### PROVIDED MATERIAL:
◇ ◇ ◇

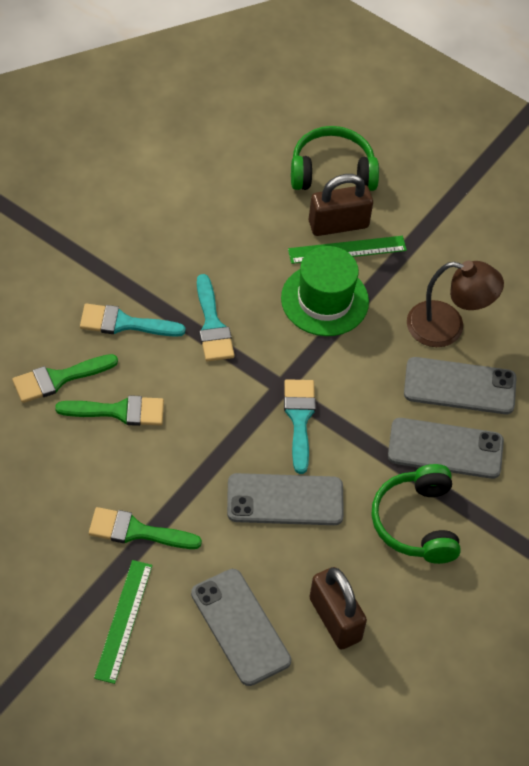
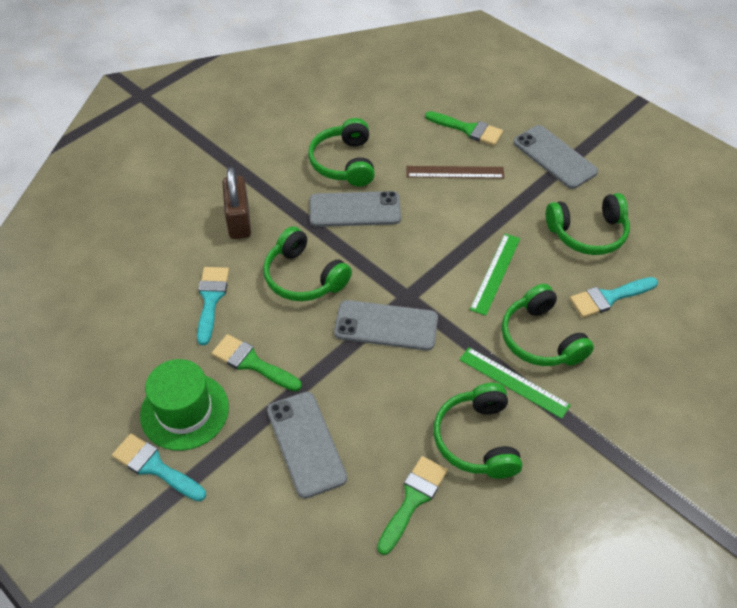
brown lamp: 1 -> 0
brown padlock: 2 -> 1
brown ruler: 0 -> 1
green headphones: 2 -> 5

◇ ◇ ◇

### EXERCISE PROMPT:
Repeat the data above word for word, without pictures.

### SOLUTION:
brown lamp: 1 -> 0
brown padlock: 2 -> 1
brown ruler: 0 -> 1
green headphones: 2 -> 5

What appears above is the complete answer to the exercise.